» **EXERCISE DESCRIPTION**: Line by line, transcribe the data below exactly and pass over the images.
-*-
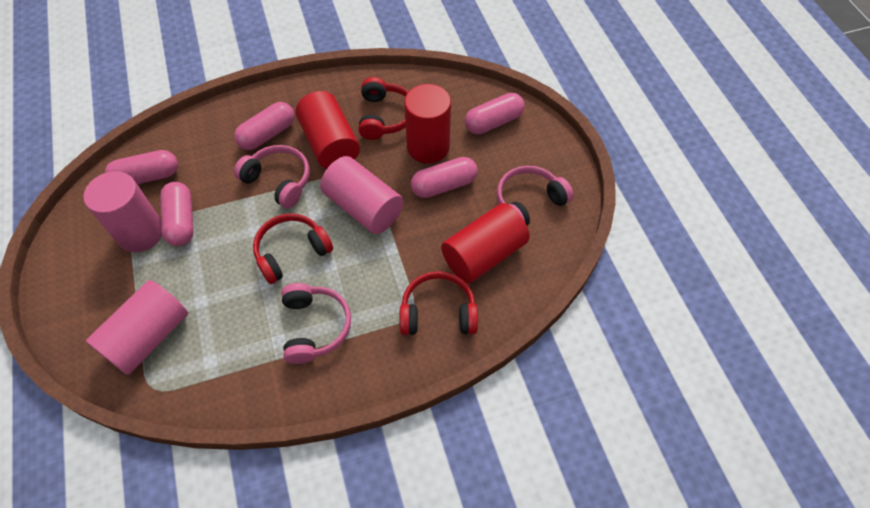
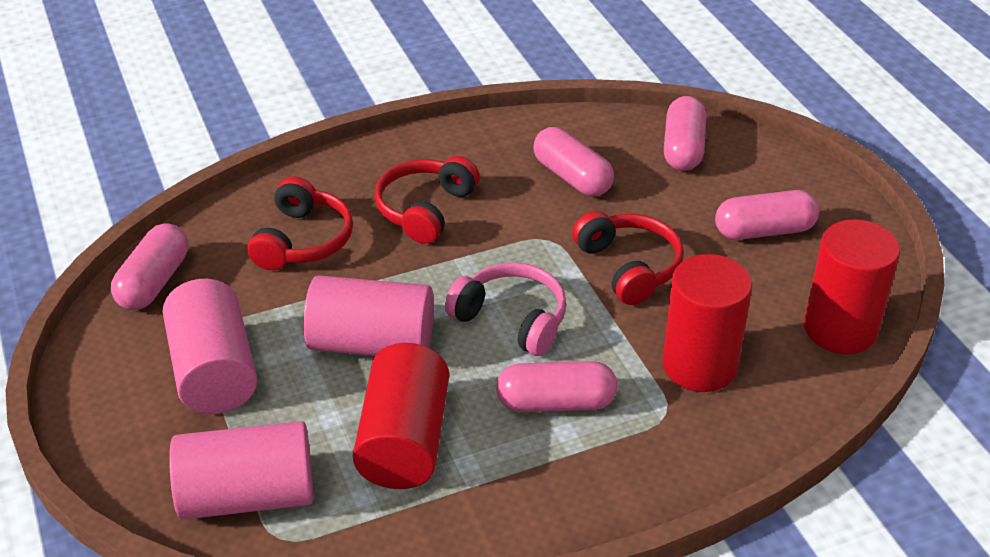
pink headphones: 3 -> 1

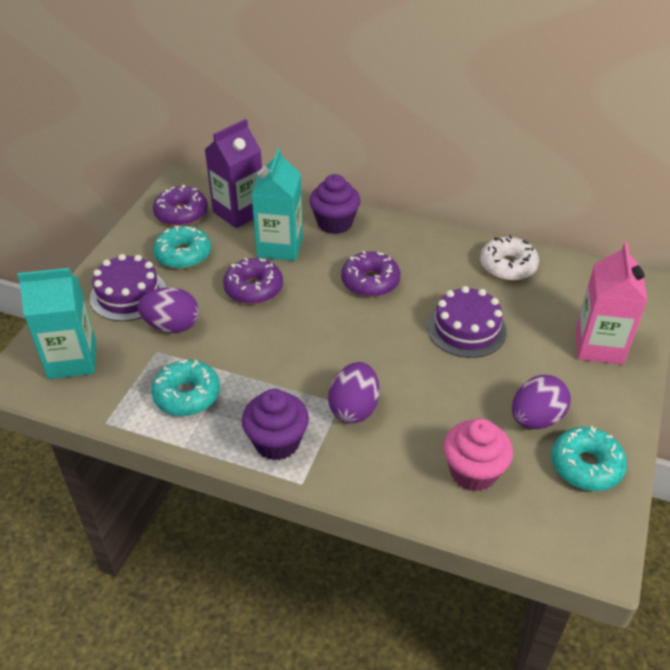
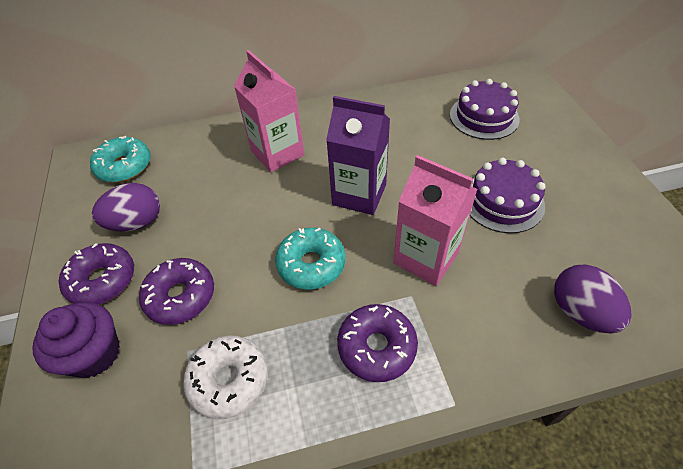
pink carton: 1 -> 2
pink cupcake: 1 -> 0
purple cupcake: 2 -> 1
purple egg: 3 -> 2
turquoise carton: 2 -> 0
turquoise donut: 3 -> 2

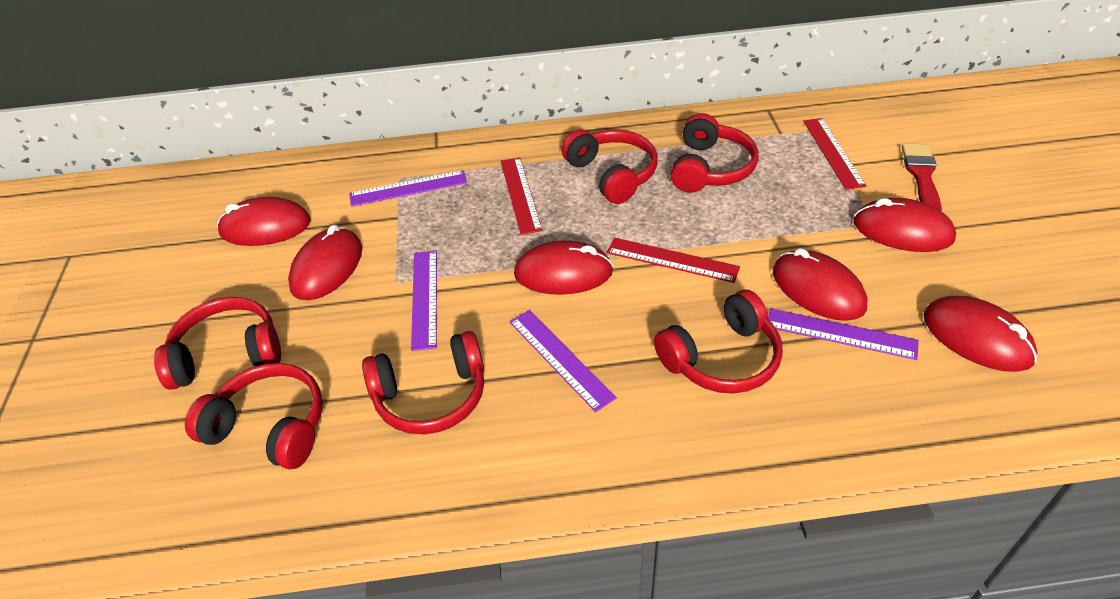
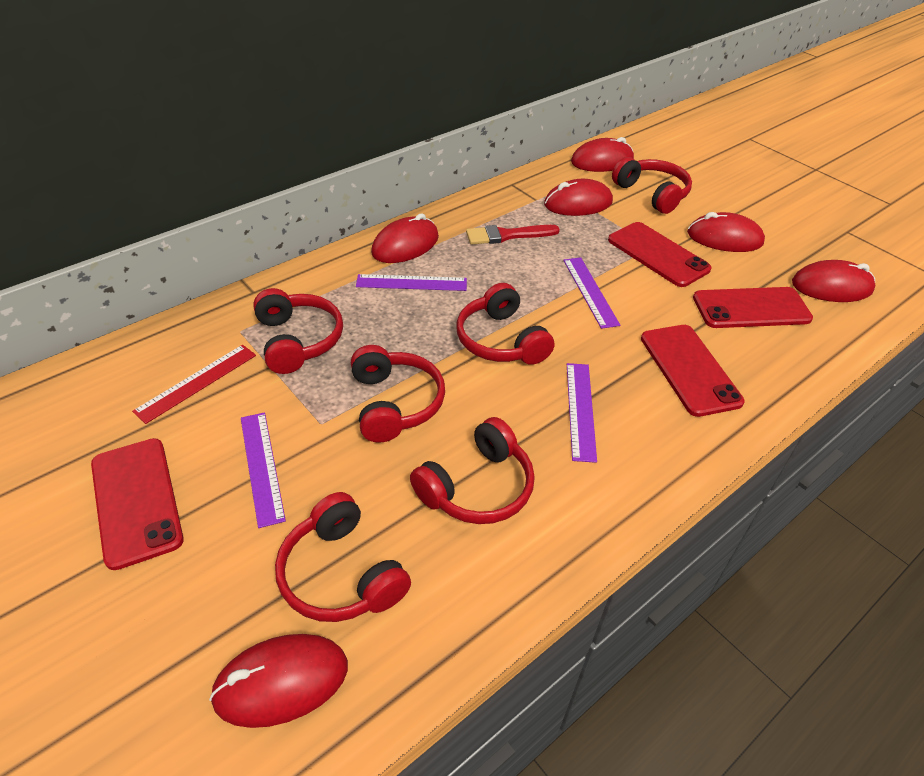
red phone: 0 -> 4
red ruler: 3 -> 1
-*-
» **ANSWER TO THIS EXERCISE**:
pink headphones: 3 -> 1

pink carton: 1 -> 2
pink cupcake: 1 -> 0
purple cupcake: 2 -> 1
purple egg: 3 -> 2
turquoise carton: 2 -> 0
turquoise donut: 3 -> 2

red phone: 0 -> 4
red ruler: 3 -> 1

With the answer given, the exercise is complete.